Exercise instructions: From the line containing "(392, 124) = (458, 145): none -> black hat" to the last line of the records, reproduce every line exactly and print nothing else.

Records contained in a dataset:
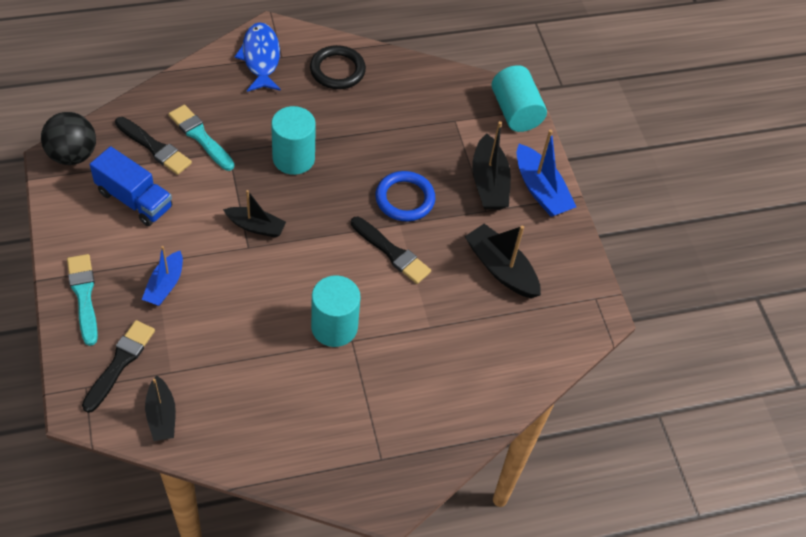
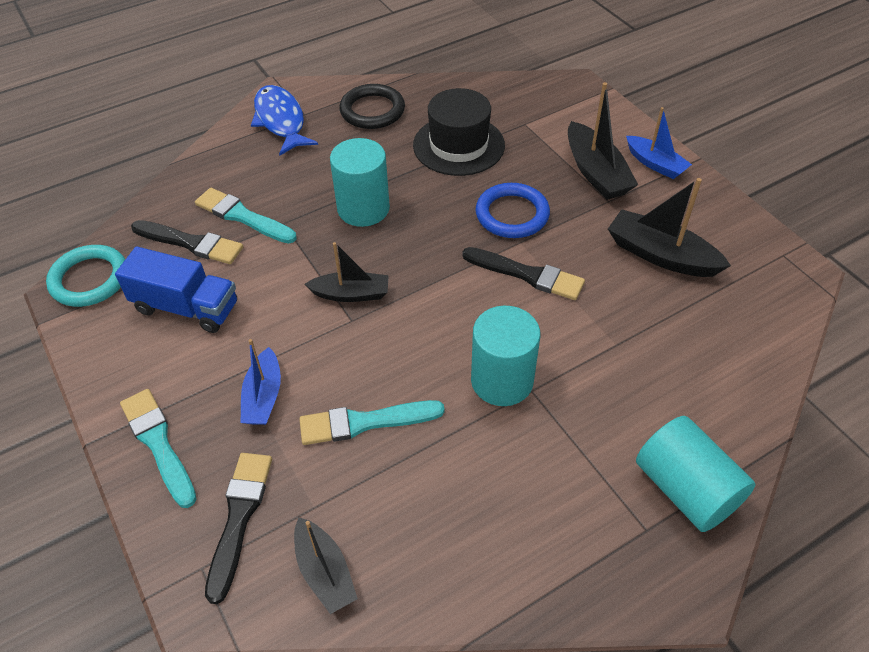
camera: 10 degrees left, 5 degrees down
(73, 155) = (89, 279): black ball -> turquoise ring
(227, 326) = (365, 422): none -> turquoise brush
(392, 124) = (458, 145): none -> black hat
(515, 112) = (584, 99): turquoise cylinder -> turquoise cylinder (686, 489)
(540, 190) = (655, 164): blue boat -> blue boat, size x0.66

Response to this task:
(392, 124) = (458, 145): none -> black hat
(515, 112) = (584, 99): turquoise cylinder -> turquoise cylinder (686, 489)
(540, 190) = (655, 164): blue boat -> blue boat, size x0.66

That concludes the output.